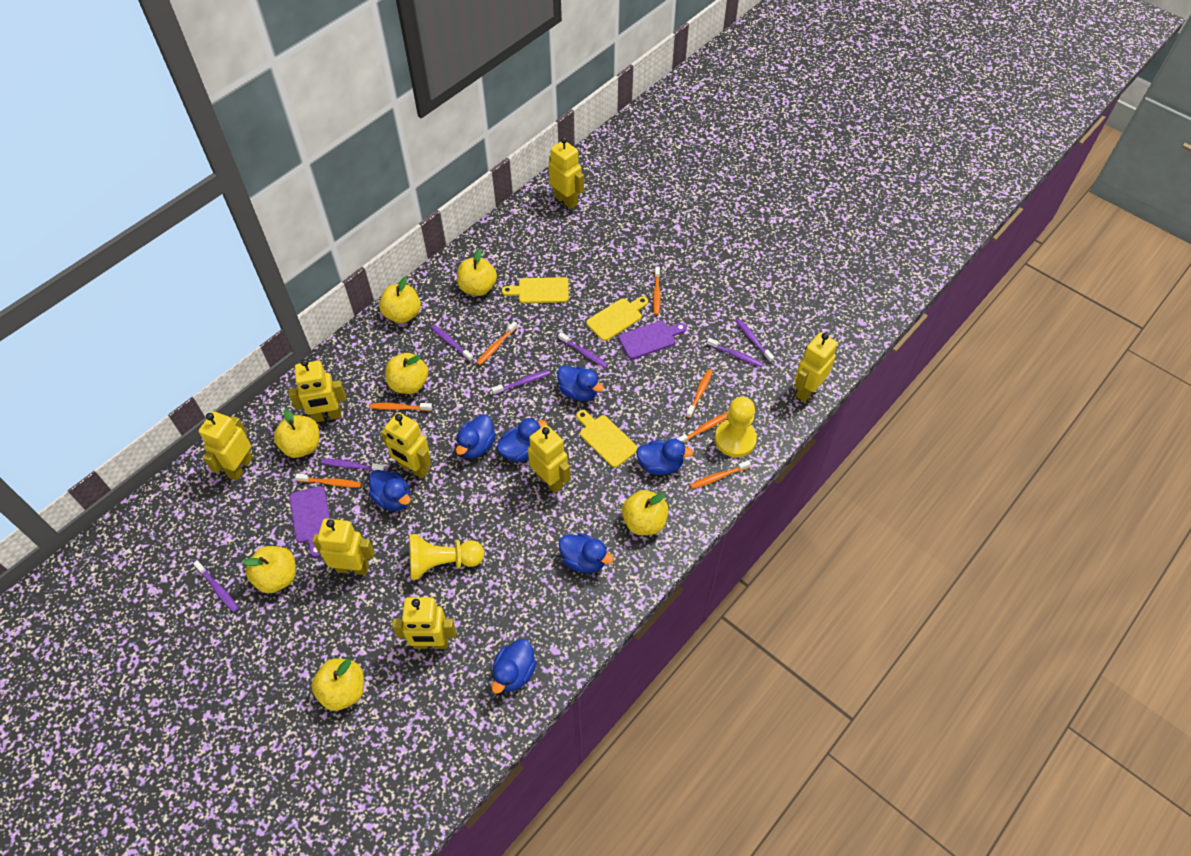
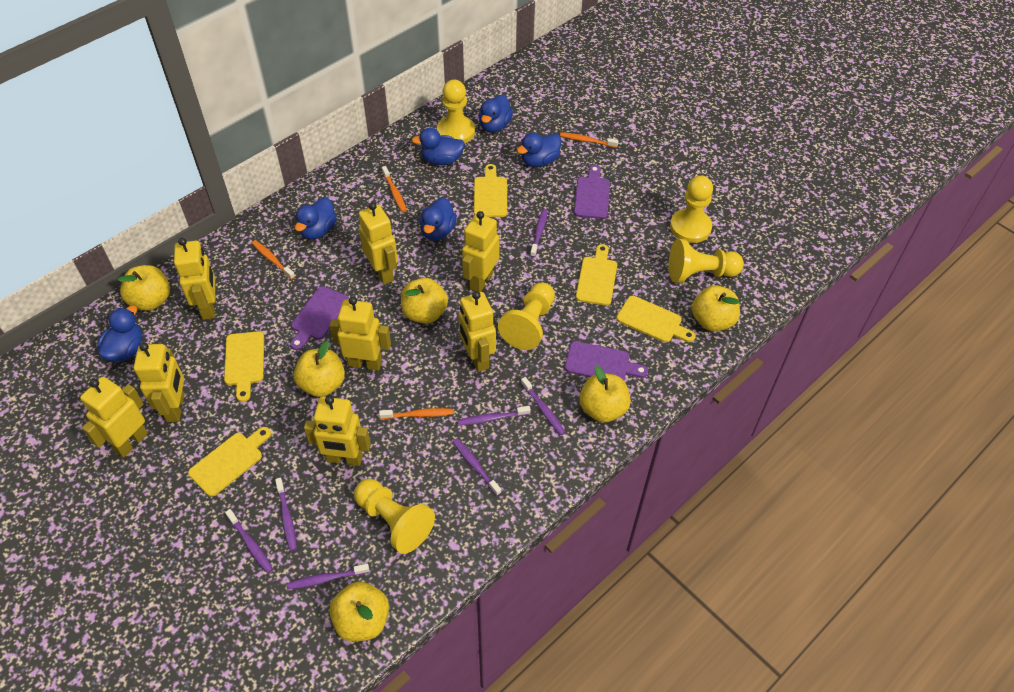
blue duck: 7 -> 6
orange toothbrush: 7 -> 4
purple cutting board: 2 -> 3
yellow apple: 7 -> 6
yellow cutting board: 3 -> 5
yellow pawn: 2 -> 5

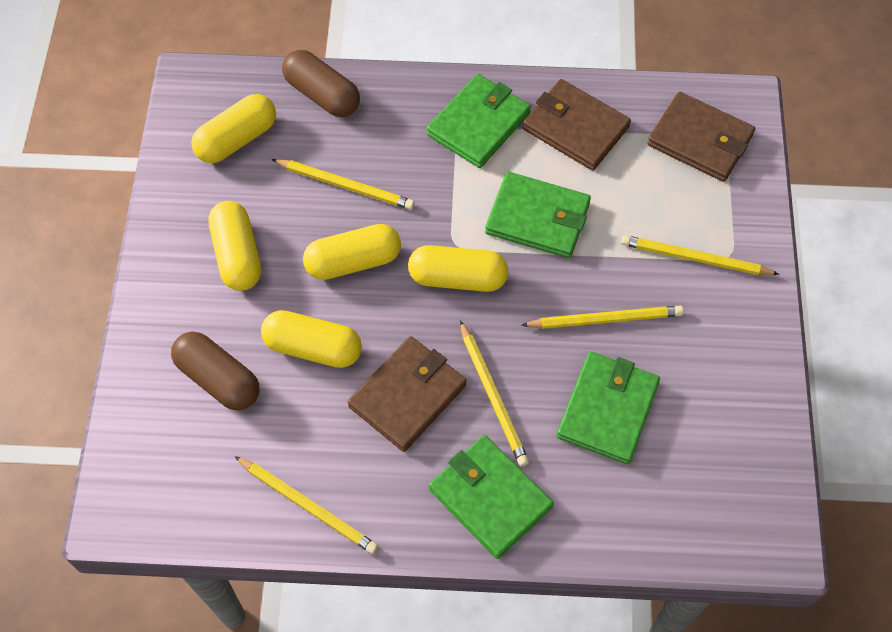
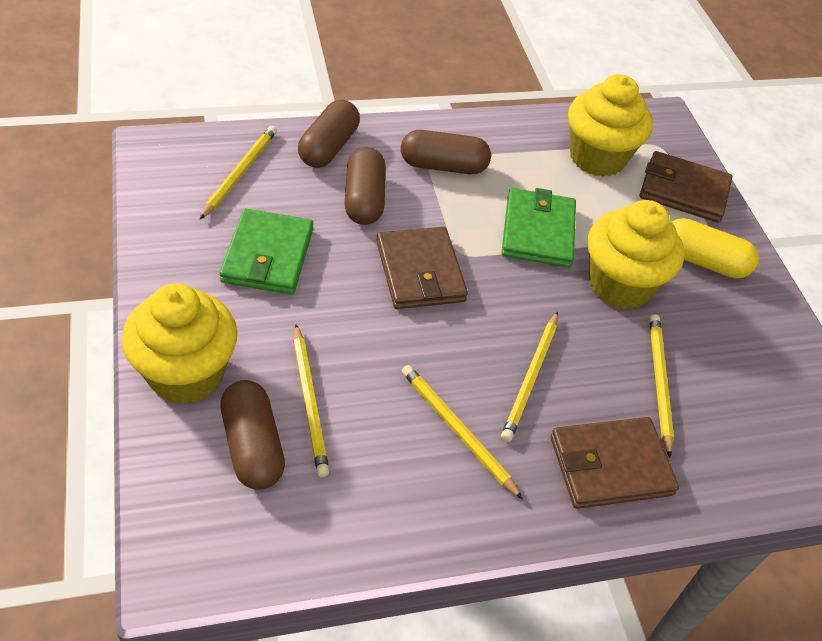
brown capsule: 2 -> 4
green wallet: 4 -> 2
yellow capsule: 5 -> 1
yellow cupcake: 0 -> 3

### EXERCISE BRIEF
The copy you output must match the entries above exactly, except that it has no pictures.

### TASK RESULT
blue duck: 7 -> 6
orange toothbrush: 7 -> 4
purple cutting board: 2 -> 3
yellow apple: 7 -> 6
yellow cutting board: 3 -> 5
yellow pawn: 2 -> 5

brown capsule: 2 -> 4
green wallet: 4 -> 2
yellow capsule: 5 -> 1
yellow cupcake: 0 -> 3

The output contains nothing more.